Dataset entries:
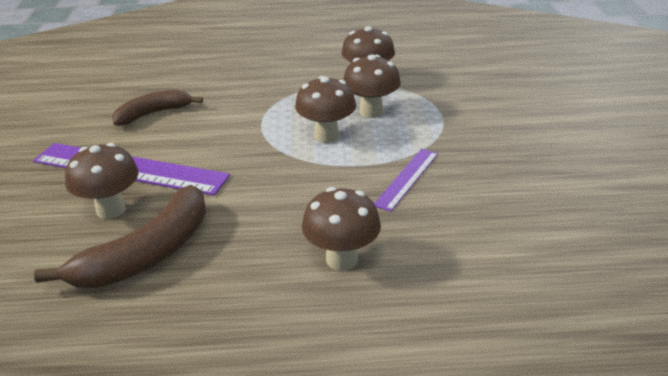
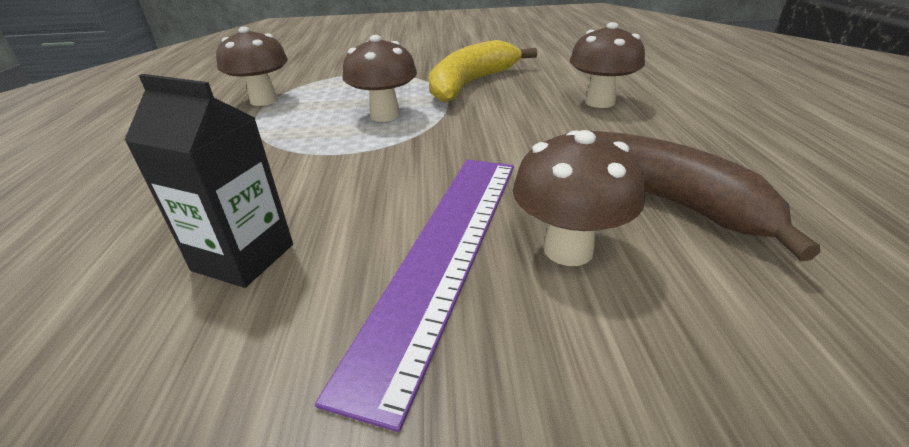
camera: 90 degrees left, 0 degrees up
(154, 114) = (243, 257): brown banana -> black carton
(371, 112) = (341, 98): brown mushroom -> none
(406, 178) = (472, 83): purple ruler -> yellow banana

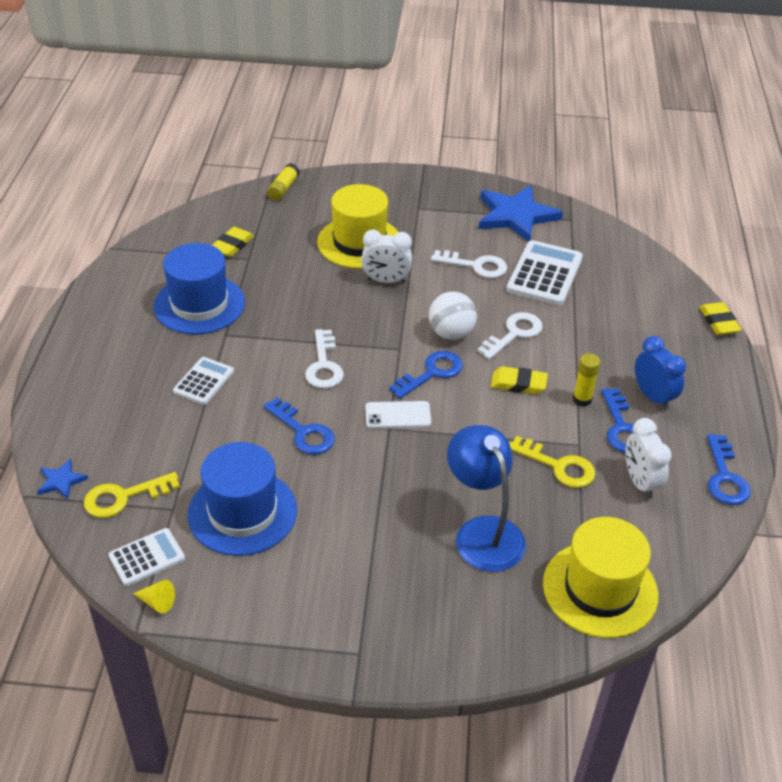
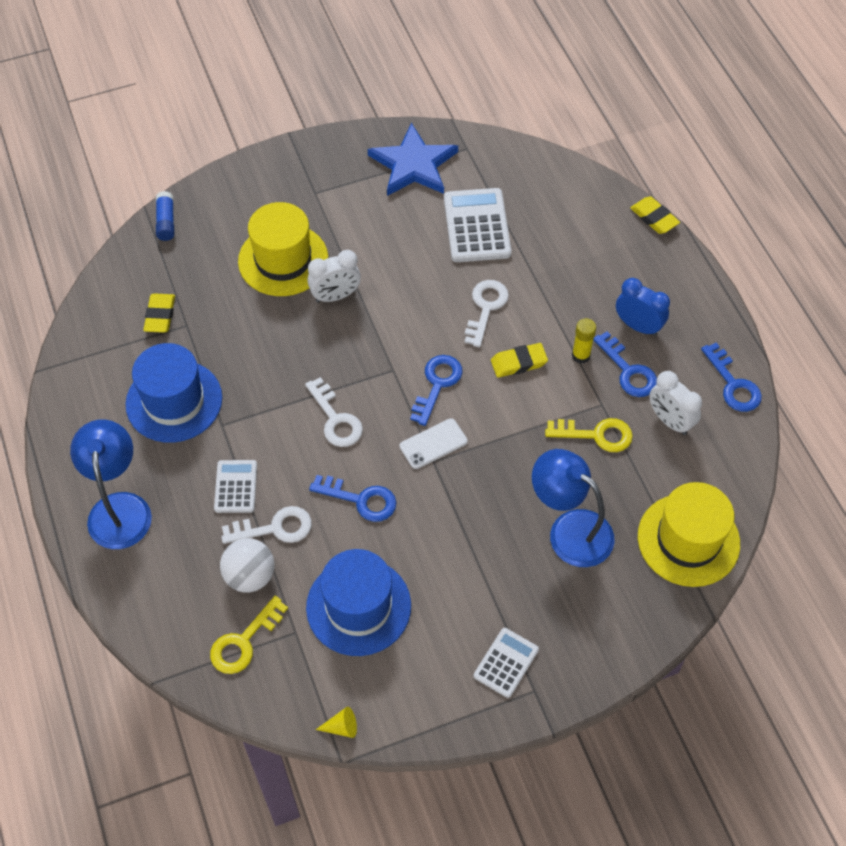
camera: 25 degrees left, 15 degrees up
(61, 481) = (175, 652): blue star -> none
(99, 360) = (119, 508): none -> blue lamp
(147, 557) = (305, 690): white calculator -> white calculator (506, 663)
(283, 188) = (166, 221): yellow glue stick -> blue glue stick
(451, 333) = (429, 332): white ball -> white ball (250, 576)
(475, 266) = (408, 242): white key -> white key (274, 528)

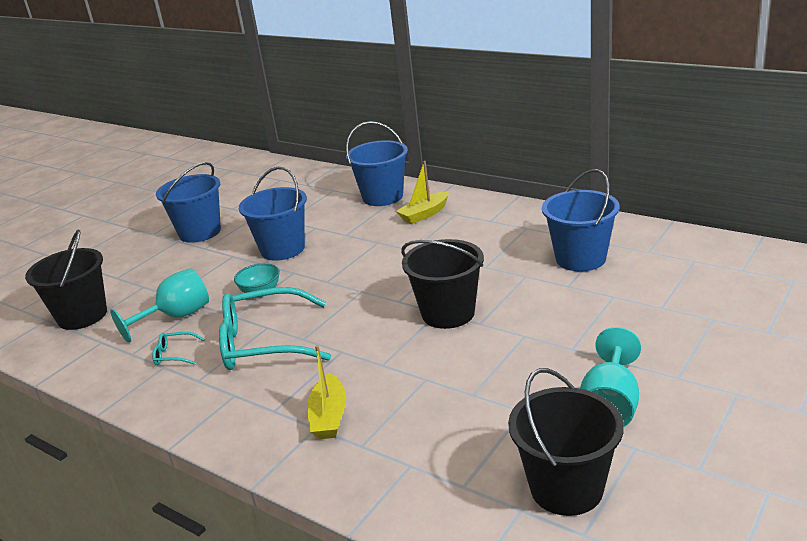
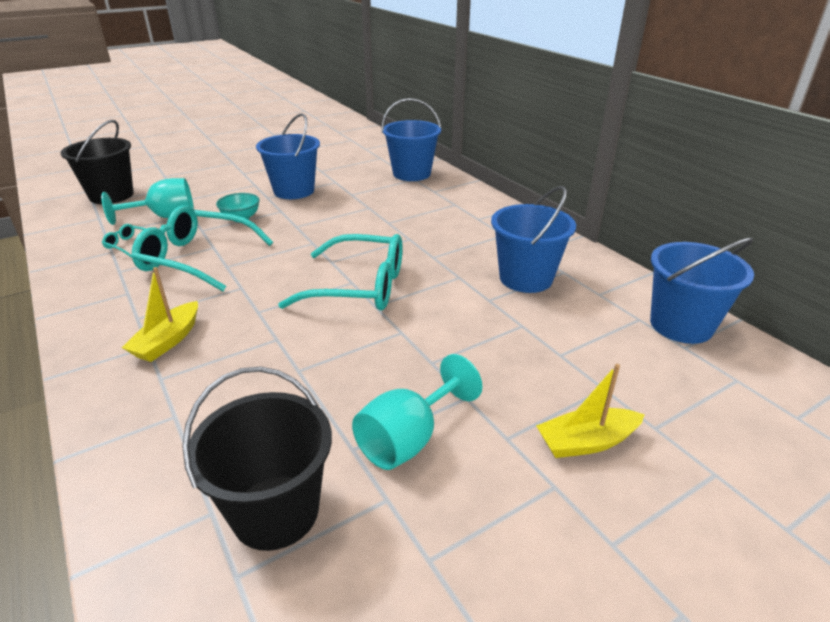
camera: 20 degrees right, 5 degrees up
(200, 232) = (254, 161): blue bucket -> blue bucket (681, 325)
(424, 214) = (429, 197): yellow boat -> yellow boat (586, 442)
(448, 313) = (358, 286): black bucket -> turquoise glasses

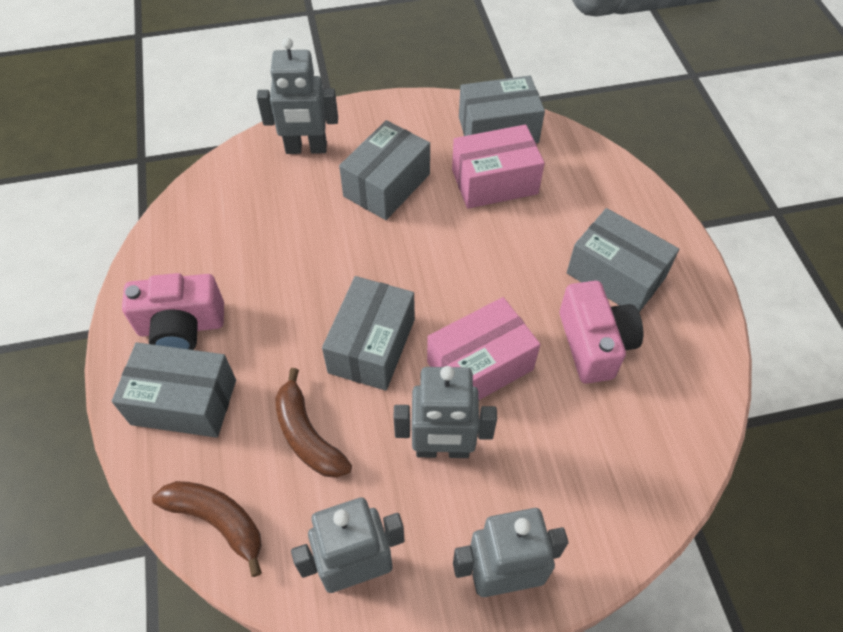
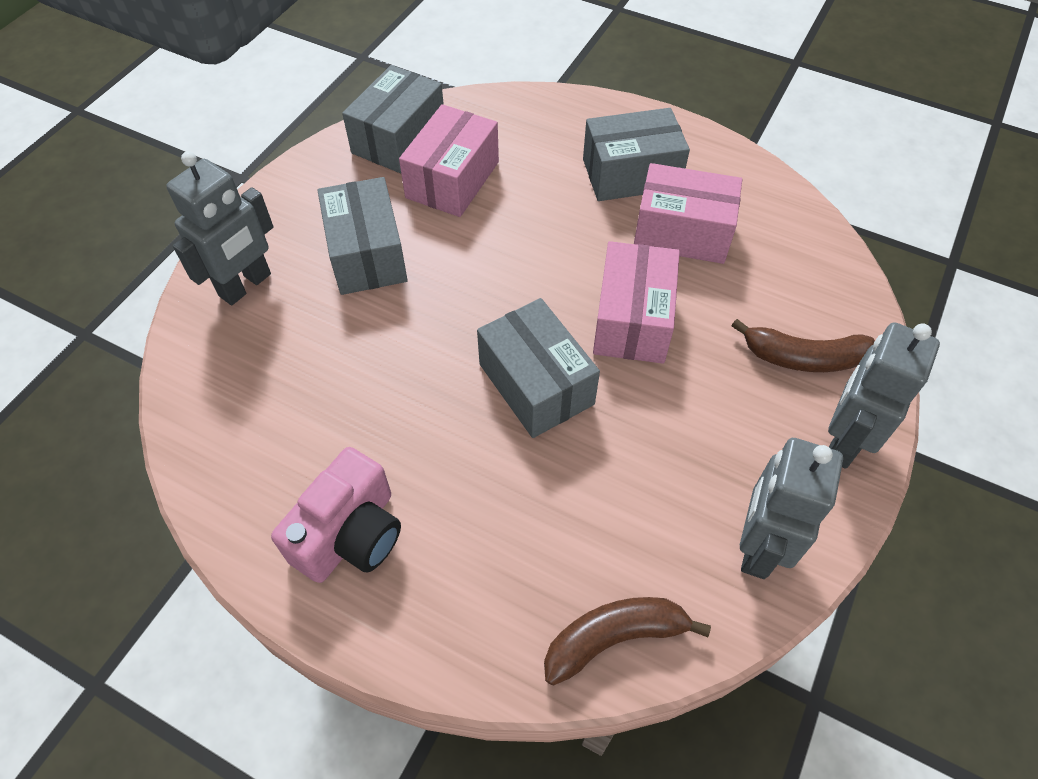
camera: 50 degrees left, 0 degrees up
(184, 402) = (447, 587): grey box -> none
(307, 435) = (586, 498): brown banana -> brown banana (803, 357)
(442, 449) = (691, 402): grey robot -> none
(594, 344) = (682, 232): pink camera -> pink box

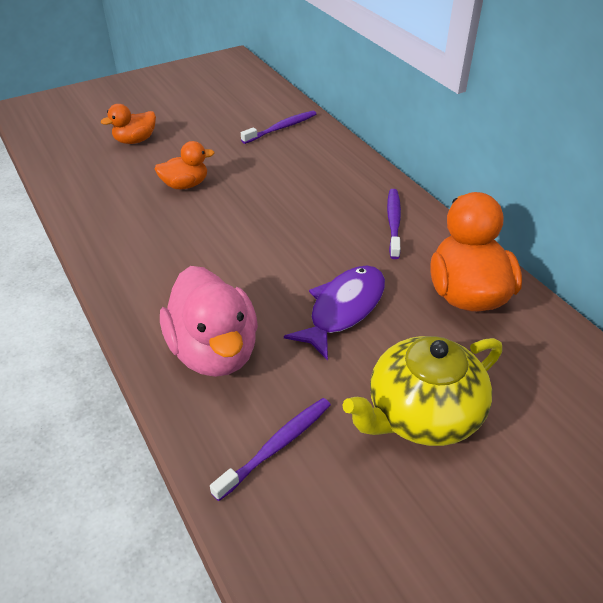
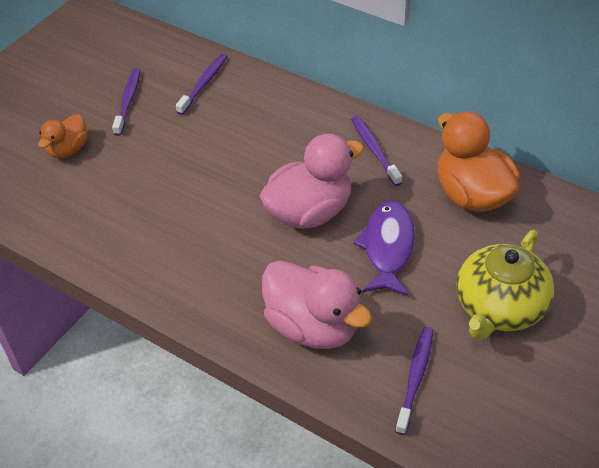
camera: 25 degrees left, 5 degrees up
(185, 185) = (161, 181): orange duck -> none
(210, 122) = (128, 101): none -> purple toothbrush
(292, 252) = (309, 212): none -> pink duck

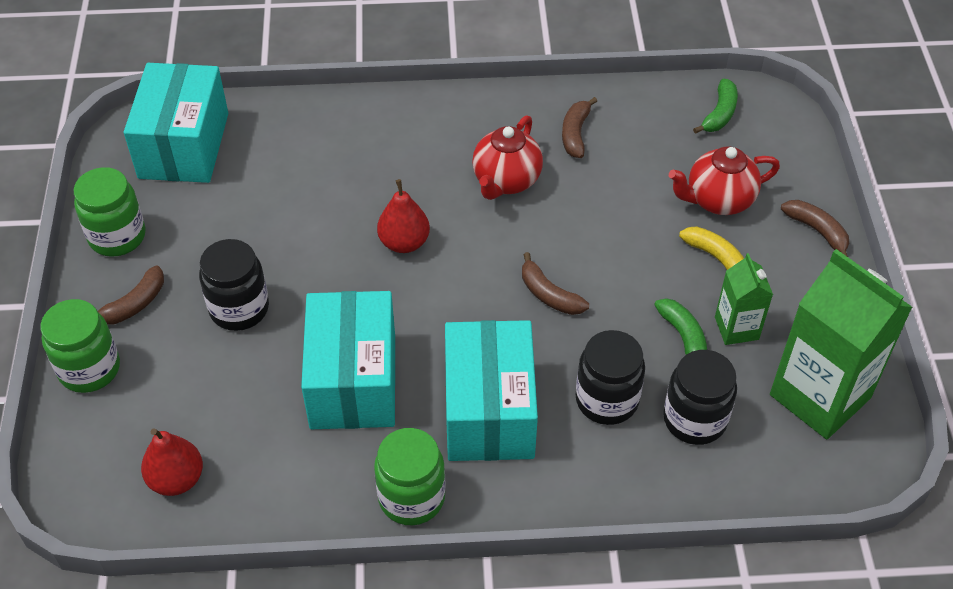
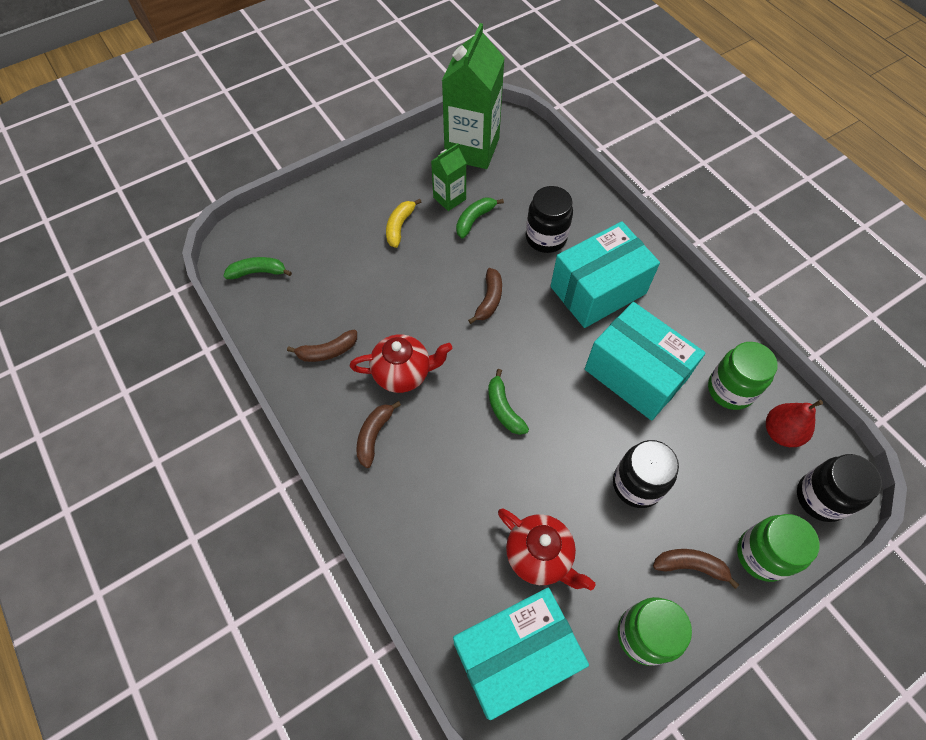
camera: 120 degrees left, 10 degrees up
(353, 381) = (635, 374): turquoise box -> turquoise box turned 75 degrees clockwise
(404, 242) = (504, 409): red pear -> green banana
(411, 497) = (682, 299): green jar -> green jar (730, 389)
(694, 419) = (528, 194): black jar -> black jar (821, 497)
(718, 200) = (347, 243): red teapot -> red teapot (539, 556)
(817, 231) = (344, 186): brown banana -> brown banana (374, 435)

Work instructions: Lines holding the word "purple" are the answer; copy each one from the records above.

Written answer:
(406, 178) = (472, 83): purple ruler -> yellow banana
(210, 122) = (128, 101): none -> purple toothbrush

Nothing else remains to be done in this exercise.